── Records provided ──

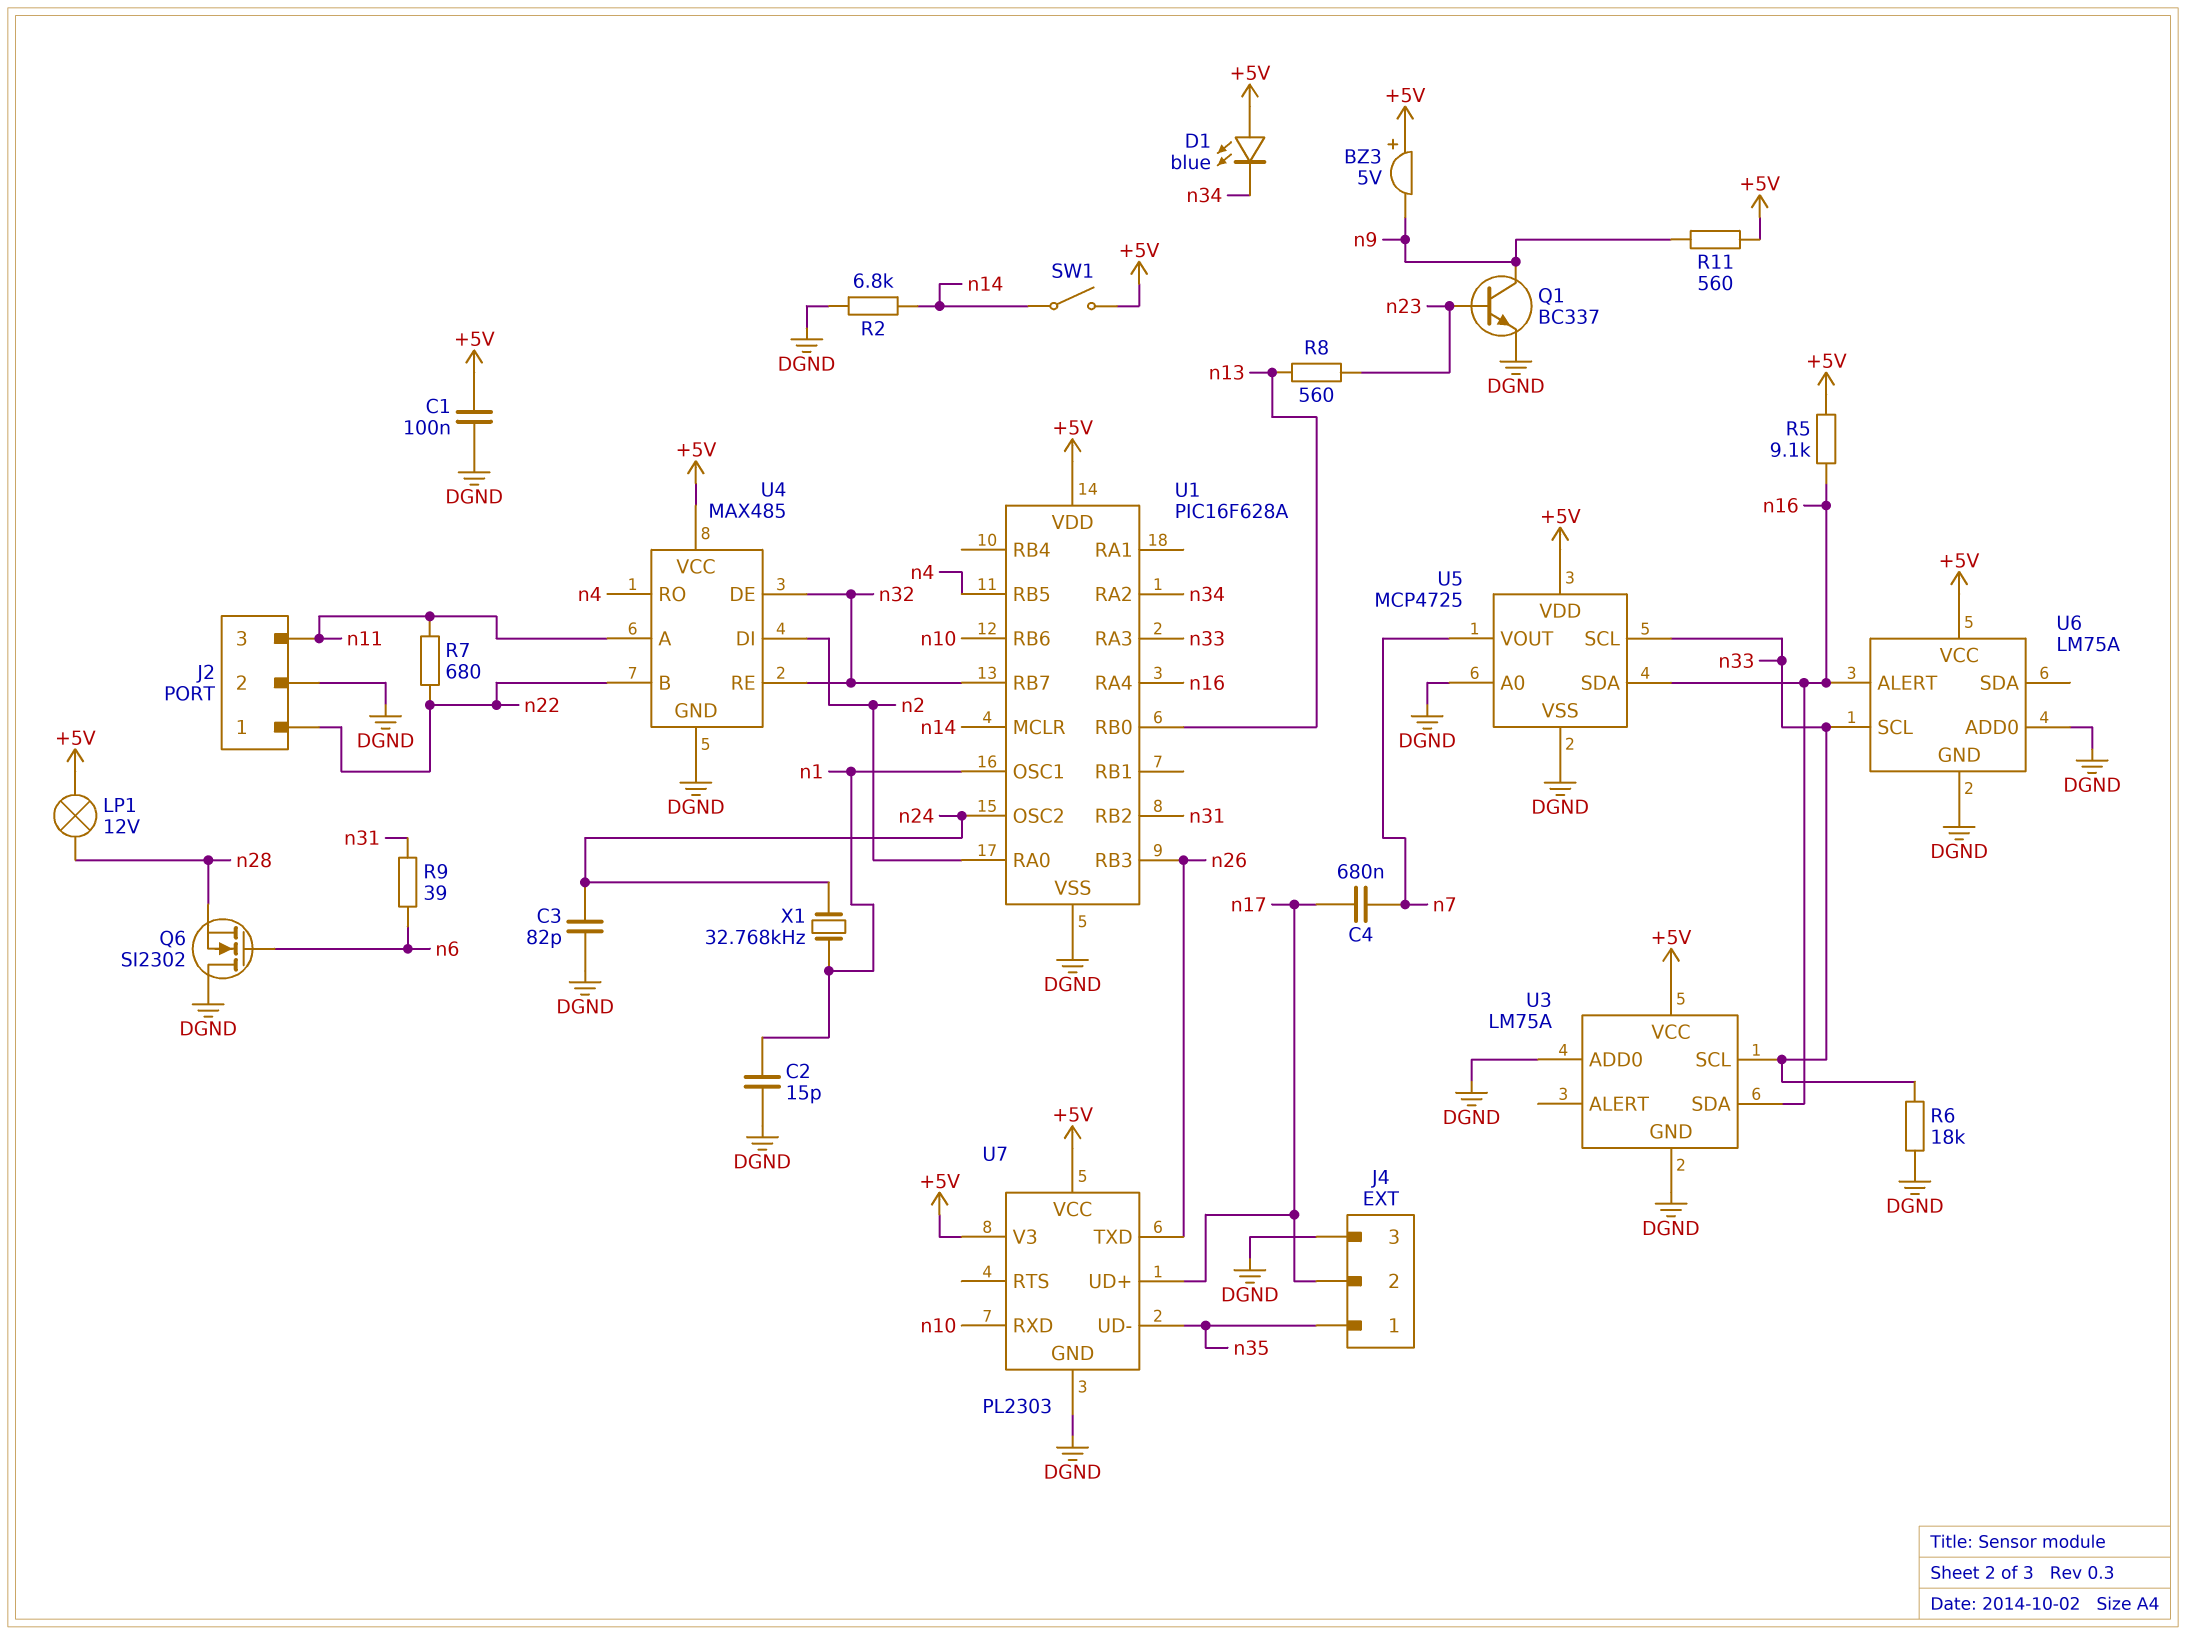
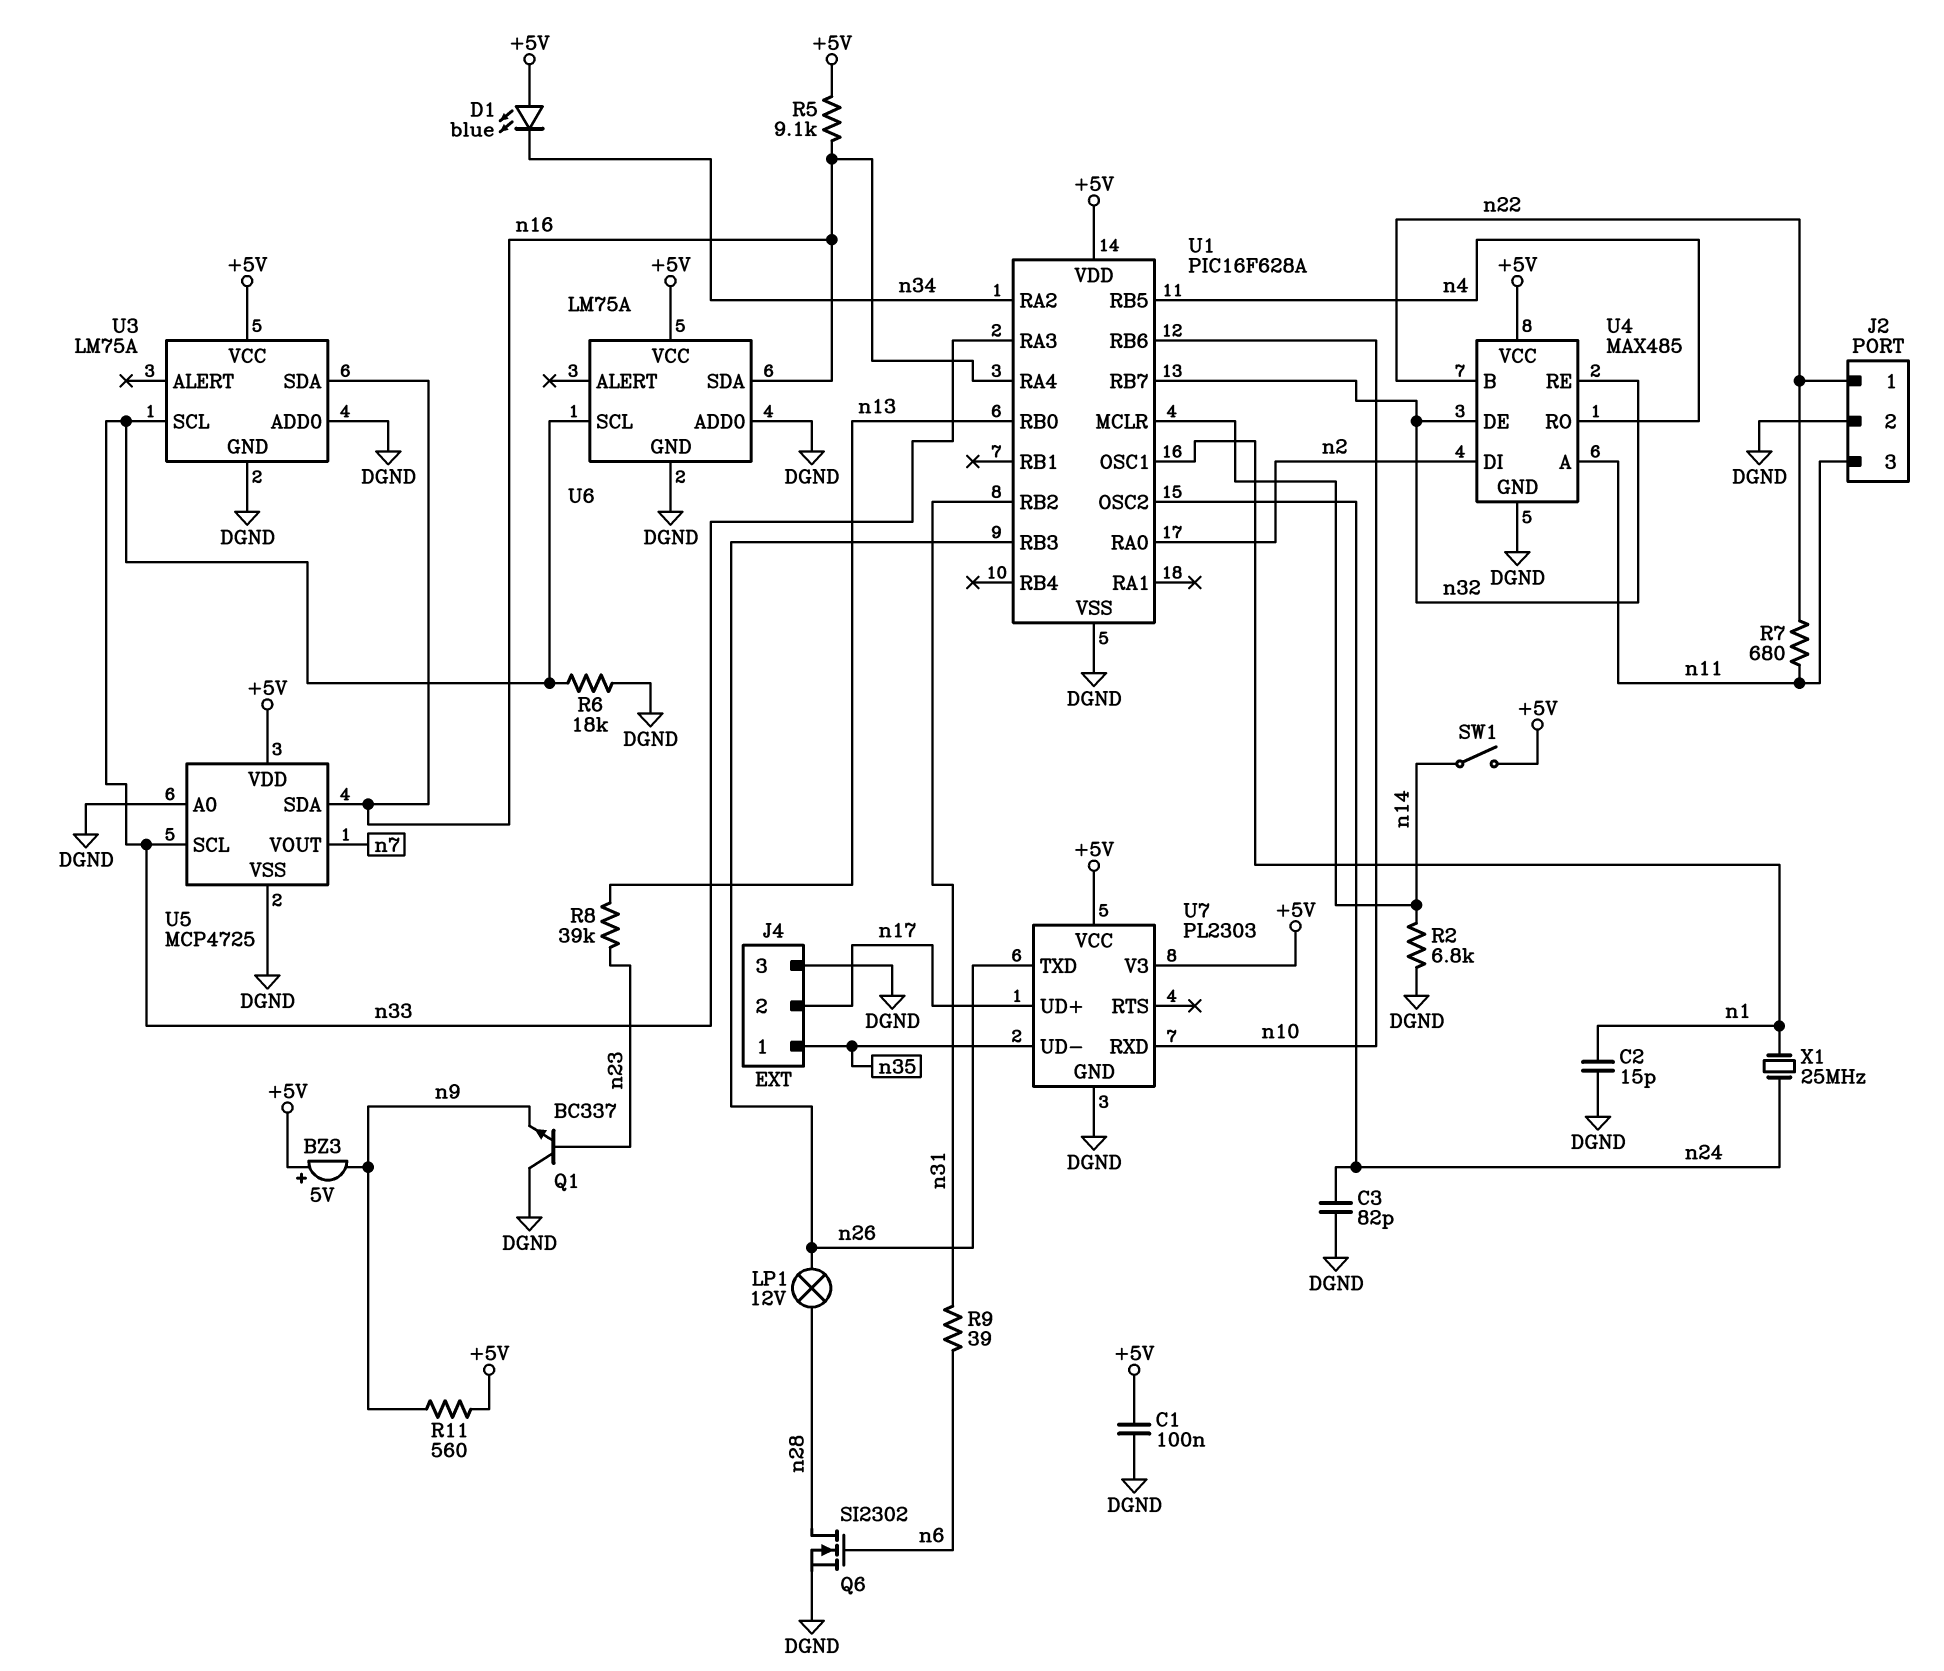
C4: 680nF (n7, n17) -> none
LP1: lamp 12V (+5V, n28) -> lamp 12V (n26, n28)
Q1: NPN BC337 (B n23, C n9, E DGND) -> NPN BC337 (B n23, C DGND, E n9)
Q6: NMOS SI2302 (G n6, D DGND, S n28) -> NMOS SI2302 (G n6, D n28, S DGND)
R8: 560 (n13, n23) -> 39k (n13, n23)
U6 pin ALERT: n16 -> none
U6 pin SDA: none -> n16
X1: 32.768kHz (n1, n24) -> 25MHz (n1, n24)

───

**Exercise:**
Would you show each line of the listing above that has the string "none"?

**Written reply:**
C4: 680nF (n7, n17) -> none
U6 pin ALERT: n16 -> none
U6 pin SDA: none -> n16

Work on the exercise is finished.